*** Opening of Input data ***

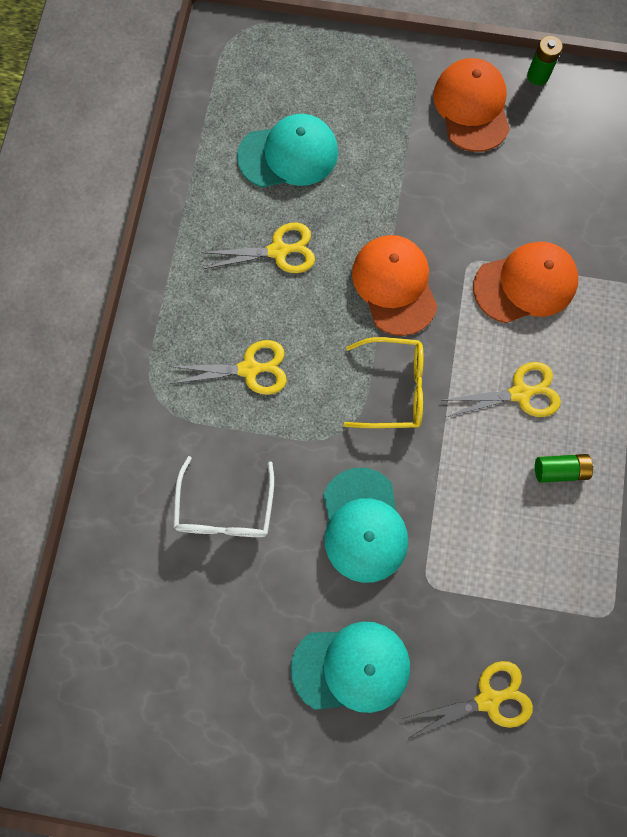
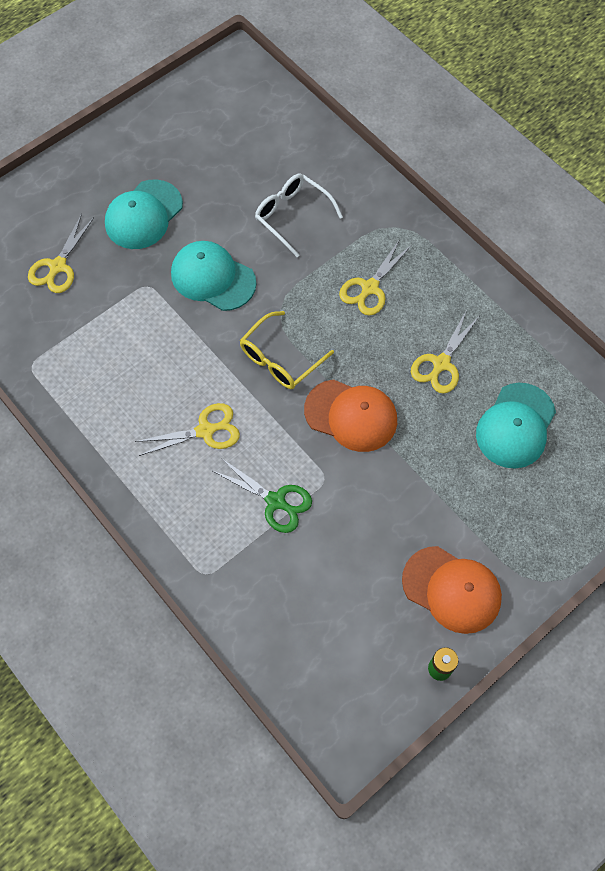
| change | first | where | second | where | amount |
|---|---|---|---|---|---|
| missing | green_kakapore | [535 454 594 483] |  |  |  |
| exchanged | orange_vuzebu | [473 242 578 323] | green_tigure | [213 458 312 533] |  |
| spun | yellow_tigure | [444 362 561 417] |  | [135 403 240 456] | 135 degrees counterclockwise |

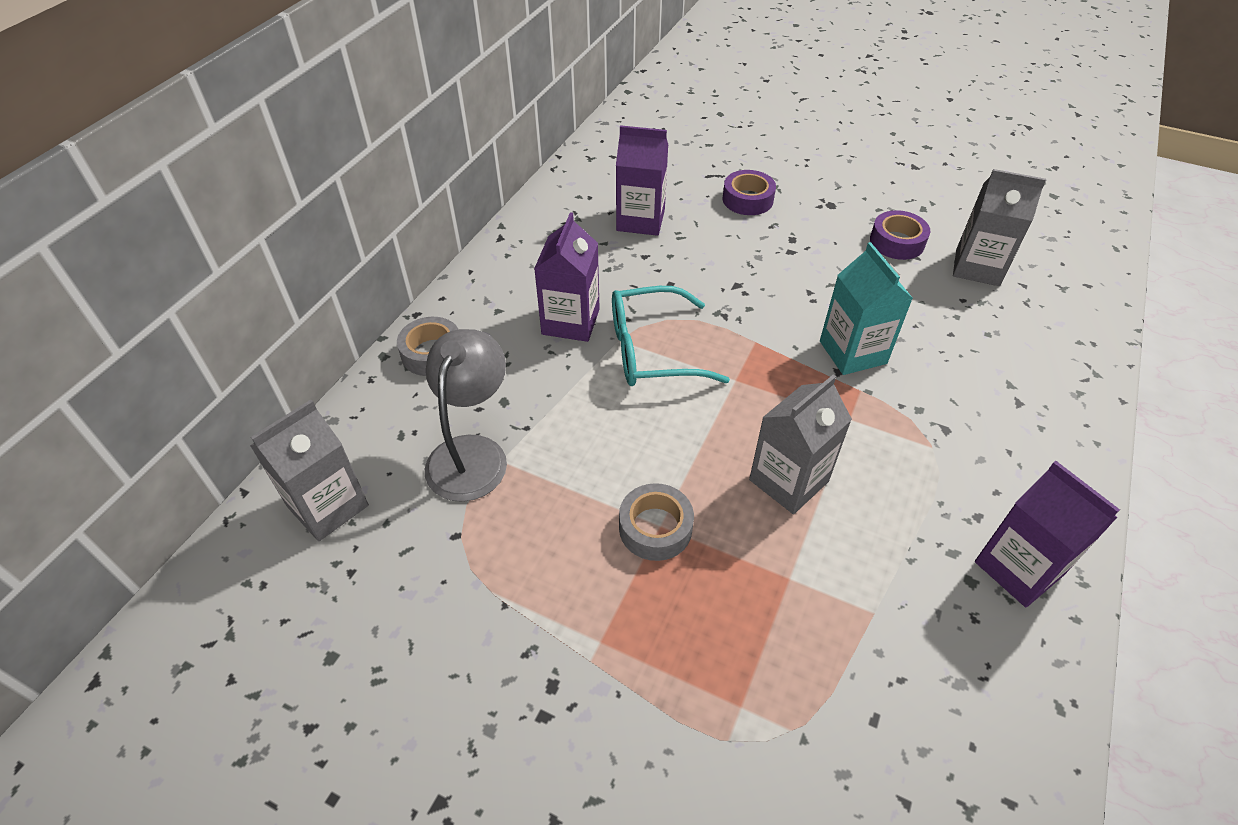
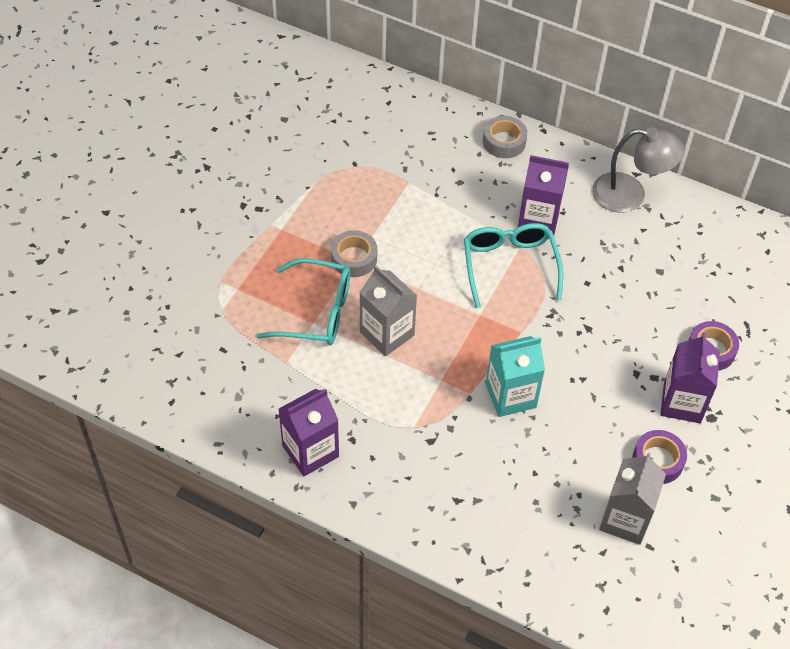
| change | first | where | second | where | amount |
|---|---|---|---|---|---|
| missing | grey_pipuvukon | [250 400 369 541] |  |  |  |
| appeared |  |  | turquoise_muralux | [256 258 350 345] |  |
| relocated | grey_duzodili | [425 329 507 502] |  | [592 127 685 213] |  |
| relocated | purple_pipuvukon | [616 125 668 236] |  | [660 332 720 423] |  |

*** Close of Input data ***
*** Opening of Input data ***

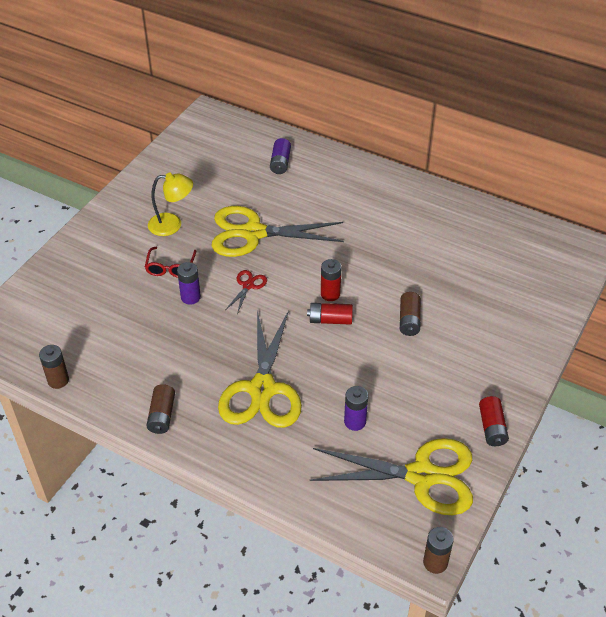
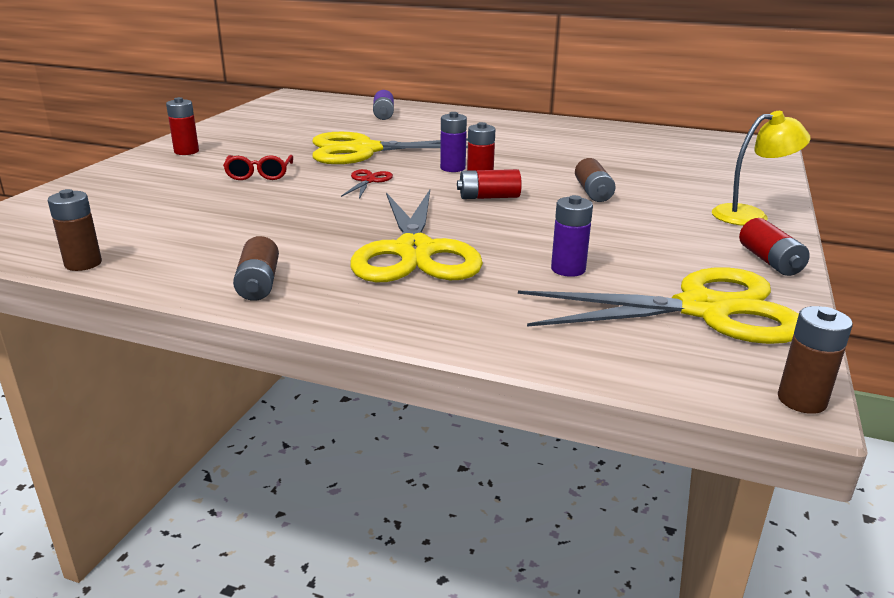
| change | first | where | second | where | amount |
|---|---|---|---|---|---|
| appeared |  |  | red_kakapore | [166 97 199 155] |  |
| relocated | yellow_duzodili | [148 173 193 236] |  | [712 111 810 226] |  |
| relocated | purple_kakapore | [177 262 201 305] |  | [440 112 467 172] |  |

*** Close of Input data ***

● **Required work**
Of the entries above, repeat exactly the lines between the line with "missing | green_kakapore" and the line with "exchanged | orange_vuzebu", inclusive, and no others.

● **Result**
| missing | green_kakapore | [535 454 594 483] |  |  |  |
| exchanged | orange_vuzebu | [473 242 578 323] | green_tigure | [213 458 312 533] |  |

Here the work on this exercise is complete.